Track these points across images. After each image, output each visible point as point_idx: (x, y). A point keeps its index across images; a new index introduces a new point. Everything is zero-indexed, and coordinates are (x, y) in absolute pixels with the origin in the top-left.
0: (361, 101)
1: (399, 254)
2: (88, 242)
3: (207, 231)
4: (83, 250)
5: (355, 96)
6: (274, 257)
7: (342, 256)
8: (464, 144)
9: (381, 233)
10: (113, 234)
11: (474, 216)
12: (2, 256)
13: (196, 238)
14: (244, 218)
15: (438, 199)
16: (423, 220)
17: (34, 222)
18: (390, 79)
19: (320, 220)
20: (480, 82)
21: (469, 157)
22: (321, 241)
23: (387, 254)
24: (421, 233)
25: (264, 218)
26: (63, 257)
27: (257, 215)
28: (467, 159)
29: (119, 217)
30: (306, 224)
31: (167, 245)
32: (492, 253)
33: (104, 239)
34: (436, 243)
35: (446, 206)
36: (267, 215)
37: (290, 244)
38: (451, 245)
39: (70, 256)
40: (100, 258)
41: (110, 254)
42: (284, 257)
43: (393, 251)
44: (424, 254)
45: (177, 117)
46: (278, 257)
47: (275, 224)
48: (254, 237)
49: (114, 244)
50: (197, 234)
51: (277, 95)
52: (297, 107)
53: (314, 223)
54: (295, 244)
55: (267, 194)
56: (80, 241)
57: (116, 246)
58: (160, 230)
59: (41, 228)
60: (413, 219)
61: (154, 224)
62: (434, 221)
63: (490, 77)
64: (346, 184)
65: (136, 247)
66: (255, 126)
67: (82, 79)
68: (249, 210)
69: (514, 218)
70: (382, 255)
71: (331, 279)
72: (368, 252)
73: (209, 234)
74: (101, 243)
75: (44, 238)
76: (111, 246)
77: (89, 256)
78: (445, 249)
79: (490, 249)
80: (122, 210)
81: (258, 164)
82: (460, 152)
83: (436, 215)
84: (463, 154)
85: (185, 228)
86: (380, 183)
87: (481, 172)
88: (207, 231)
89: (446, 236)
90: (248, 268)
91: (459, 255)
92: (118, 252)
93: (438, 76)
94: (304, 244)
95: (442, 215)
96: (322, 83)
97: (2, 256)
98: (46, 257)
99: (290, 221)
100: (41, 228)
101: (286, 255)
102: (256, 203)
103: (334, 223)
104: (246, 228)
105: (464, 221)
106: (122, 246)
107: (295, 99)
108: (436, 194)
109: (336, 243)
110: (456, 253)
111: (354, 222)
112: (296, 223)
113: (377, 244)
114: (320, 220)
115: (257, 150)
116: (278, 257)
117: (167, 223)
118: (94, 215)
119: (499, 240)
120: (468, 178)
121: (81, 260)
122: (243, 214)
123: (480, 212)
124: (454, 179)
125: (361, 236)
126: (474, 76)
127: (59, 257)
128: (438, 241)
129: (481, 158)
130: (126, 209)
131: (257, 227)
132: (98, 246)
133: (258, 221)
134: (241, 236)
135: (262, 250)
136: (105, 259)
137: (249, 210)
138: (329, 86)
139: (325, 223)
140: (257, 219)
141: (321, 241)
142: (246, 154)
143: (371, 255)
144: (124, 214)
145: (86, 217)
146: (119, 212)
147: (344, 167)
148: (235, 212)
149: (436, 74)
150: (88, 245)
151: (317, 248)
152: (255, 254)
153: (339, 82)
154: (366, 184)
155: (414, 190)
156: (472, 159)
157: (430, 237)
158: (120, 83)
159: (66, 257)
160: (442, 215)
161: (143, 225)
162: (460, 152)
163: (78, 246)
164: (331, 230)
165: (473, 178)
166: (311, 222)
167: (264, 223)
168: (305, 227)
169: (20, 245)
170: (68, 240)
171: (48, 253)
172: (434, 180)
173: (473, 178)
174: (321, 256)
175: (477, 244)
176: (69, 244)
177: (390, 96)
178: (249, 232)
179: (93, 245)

TASK DETAILS
Rewrite everything from the beginning of the listing down to the line containing "58: (160, 230)", both ends included, as a Markdown table with the columns Row and Line. Number each row and omit any blank lines.

OUTPUT OF THE TASK
| Row | Line |
|---|---|
| 1 | Track these points across images. After each image, output each visible point as point_idx: (x, y). A point keeps its index across images; a new index introduces a new point. Everything is zero-indexed, and coordinates are (x, y) in absolute pixels with the origin in the top-left. |
| 2 | 0: (361, 101) |
| 3 | 1: (399, 254) |
| 4 | 2: (88, 242) |
| 5 | 3: (207, 231) |
| 6 | 4: (83, 250) |
| 7 | 5: (355, 96) |
| 8 | 6: (274, 257) |
| 9 | 7: (342, 256) |
| 10 | 8: (464, 144) |
| 11 | 9: (381, 233) |
| 12 | 10: (113, 234) |
| 13 | 11: (474, 216) |
| 14 | 12: (2, 256) |
| 15 | 13: (196, 238) |
| 16 | 14: (244, 218) |
| 17 | 15: (438, 199) |
| 18 | 16: (423, 220) |
| 19 | 17: (34, 222) |
| 20 | 18: (390, 79) |
| 21 | 19: (320, 220) |
| 22 | 20: (480, 82) |
| 23 | 21: (469, 157) |
| 24 | 22: (321, 241) |
| 25 | 23: (387, 254) |
| 26 | 24: (421, 233) |
| 27 | 25: (264, 218) |
| 28 | 26: (63, 257) |
| 29 | 27: (257, 215) |
| 30 | 28: (467, 159) |
| 31 | 29: (119, 217) |
| 32 | 30: (306, 224) |
| 33 | 31: (167, 245) |
| 34 | 32: (492, 253) |
| 35 | 33: (104, 239) |
| 36 | 34: (436, 243) |
| 37 | 35: (446, 206) |
| 38 | 36: (267, 215) |
| 39 | 37: (290, 244) |
| 40 | 38: (451, 245) |
| 41 | 39: (70, 256) |
| 42 | 40: (100, 258) |
| 43 | 41: (110, 254) |
| 44 | 42: (284, 257) |
| 45 | 43: (393, 251) |
| 46 | 44: (424, 254) |
| 47 | 45: (177, 117) |
| 48 | 46: (278, 257) |
| 49 | 47: (275, 224) |
| 50 | 48: (254, 237) |
| 51 | 49: (114, 244) |
| 52 | 50: (197, 234) |
| 53 | 51: (277, 95) |
| 54 | 52: (297, 107) |
| 55 | 53: (314, 223) |
| 56 | 54: (295, 244) |
| 57 | 55: (267, 194) |
| 58 | 56: (80, 241) |
| 59 | 57: (116, 246) |
| 60 | 58: (160, 230) |